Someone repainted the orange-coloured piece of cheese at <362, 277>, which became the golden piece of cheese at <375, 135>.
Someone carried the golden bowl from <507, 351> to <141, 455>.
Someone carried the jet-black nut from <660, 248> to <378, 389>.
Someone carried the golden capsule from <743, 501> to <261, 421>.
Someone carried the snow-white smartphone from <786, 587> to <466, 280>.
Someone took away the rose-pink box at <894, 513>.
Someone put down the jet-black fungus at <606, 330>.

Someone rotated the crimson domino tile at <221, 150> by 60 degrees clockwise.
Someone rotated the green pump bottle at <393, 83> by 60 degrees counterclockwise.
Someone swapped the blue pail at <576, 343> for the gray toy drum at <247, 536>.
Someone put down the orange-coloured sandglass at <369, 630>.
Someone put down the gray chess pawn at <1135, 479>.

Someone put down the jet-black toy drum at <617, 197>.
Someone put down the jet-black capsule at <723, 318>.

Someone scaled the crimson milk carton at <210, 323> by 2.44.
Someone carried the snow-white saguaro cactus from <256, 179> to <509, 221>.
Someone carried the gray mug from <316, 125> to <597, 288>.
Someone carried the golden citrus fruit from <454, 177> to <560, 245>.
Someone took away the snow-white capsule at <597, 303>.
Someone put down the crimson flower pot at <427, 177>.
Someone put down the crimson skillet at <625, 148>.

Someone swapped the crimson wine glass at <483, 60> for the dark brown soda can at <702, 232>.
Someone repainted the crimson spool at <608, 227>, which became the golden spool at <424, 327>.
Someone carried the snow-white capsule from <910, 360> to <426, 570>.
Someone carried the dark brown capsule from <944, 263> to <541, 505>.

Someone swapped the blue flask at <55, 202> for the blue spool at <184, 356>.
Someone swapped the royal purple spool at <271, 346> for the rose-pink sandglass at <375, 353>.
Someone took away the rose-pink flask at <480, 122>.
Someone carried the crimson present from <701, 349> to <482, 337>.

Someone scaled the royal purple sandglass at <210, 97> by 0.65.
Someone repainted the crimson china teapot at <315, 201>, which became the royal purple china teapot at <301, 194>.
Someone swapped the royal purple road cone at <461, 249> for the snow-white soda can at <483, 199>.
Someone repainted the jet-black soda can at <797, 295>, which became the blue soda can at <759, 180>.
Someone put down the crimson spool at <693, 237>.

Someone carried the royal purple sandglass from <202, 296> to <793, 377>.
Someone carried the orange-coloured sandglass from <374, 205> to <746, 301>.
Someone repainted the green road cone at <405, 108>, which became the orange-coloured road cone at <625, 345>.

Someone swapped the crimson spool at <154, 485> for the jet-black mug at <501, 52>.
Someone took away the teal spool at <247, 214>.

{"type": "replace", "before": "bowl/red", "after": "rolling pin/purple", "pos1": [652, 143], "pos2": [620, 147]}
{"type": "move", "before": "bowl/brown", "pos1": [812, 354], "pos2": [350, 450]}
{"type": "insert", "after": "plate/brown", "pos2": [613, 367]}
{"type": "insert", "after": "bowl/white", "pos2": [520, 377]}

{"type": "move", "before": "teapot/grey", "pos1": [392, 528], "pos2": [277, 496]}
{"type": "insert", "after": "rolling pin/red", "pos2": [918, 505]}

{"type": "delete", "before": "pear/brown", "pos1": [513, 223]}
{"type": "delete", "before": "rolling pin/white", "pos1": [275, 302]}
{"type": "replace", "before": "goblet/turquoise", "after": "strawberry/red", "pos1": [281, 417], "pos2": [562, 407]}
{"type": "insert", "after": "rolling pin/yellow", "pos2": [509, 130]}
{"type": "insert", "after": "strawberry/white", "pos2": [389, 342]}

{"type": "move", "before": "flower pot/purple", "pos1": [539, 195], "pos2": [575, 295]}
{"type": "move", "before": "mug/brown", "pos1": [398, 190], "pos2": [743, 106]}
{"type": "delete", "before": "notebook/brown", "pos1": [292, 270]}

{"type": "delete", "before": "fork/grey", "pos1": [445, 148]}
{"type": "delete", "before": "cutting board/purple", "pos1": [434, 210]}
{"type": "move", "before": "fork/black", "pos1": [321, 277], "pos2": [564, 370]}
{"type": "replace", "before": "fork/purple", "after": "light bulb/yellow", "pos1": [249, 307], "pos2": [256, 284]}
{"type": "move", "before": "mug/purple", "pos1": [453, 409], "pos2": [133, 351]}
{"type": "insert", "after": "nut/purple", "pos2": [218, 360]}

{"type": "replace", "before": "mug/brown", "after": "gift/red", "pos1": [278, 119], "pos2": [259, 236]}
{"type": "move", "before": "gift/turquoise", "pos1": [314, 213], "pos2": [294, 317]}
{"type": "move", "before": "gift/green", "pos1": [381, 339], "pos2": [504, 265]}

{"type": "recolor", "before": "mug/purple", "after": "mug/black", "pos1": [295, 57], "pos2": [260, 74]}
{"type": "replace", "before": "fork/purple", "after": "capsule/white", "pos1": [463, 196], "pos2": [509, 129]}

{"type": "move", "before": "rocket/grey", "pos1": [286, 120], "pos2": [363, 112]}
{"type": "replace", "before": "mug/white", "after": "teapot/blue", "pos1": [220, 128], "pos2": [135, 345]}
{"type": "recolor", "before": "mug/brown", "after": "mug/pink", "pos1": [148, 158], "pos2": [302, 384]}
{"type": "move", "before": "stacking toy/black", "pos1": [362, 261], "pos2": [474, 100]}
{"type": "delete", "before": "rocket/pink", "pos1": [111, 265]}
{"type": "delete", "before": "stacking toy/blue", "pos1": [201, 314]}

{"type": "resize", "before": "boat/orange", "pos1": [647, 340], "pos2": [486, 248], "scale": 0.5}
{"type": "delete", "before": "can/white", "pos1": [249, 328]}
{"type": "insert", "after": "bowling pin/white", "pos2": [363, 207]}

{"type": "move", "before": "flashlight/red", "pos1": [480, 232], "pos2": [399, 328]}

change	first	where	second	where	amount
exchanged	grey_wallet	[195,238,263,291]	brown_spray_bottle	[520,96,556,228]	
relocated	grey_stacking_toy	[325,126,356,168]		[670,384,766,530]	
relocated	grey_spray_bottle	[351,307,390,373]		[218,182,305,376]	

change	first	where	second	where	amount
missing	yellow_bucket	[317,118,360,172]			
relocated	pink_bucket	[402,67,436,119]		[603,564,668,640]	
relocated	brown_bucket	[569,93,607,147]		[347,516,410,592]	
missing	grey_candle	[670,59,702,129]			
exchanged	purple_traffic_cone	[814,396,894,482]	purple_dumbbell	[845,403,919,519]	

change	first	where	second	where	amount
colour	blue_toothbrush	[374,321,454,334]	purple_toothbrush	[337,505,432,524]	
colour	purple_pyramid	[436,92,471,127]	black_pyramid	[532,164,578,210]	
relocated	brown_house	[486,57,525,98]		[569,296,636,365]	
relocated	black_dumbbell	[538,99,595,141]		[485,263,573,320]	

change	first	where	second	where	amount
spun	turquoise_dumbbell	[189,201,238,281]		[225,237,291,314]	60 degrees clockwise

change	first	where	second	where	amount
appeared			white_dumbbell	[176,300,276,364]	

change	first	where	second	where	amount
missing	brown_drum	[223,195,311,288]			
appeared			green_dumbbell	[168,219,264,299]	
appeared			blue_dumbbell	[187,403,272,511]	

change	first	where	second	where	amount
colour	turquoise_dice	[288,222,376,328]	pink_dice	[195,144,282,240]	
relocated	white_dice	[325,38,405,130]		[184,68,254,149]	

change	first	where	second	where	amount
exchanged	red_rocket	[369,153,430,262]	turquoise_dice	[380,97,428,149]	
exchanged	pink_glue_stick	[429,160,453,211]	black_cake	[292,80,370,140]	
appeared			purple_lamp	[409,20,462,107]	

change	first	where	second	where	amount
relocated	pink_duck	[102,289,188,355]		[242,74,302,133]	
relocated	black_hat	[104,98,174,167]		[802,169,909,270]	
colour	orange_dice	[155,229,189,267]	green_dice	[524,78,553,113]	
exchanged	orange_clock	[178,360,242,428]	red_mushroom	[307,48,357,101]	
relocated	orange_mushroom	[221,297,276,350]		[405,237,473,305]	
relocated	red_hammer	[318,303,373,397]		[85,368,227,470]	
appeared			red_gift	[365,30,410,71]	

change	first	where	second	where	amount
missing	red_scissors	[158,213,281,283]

### TASK STATEMENT
Write out exactly the lines above from the line with "Someone carried the golden bowl" through the line with "Someone took away the rose-pink box", both of them included, and leave out all other lines.

### TASK ANSWER
Someone carried the golden bowl from <507, 351> to <141, 455>.
Someone carried the jet-black nut from <660, 248> to <378, 389>.
Someone carried the golden capsule from <743, 501> to <261, 421>.
Someone carried the snow-white smartphone from <786, 587> to <466, 280>.
Someone took away the rose-pink box at <894, 513>.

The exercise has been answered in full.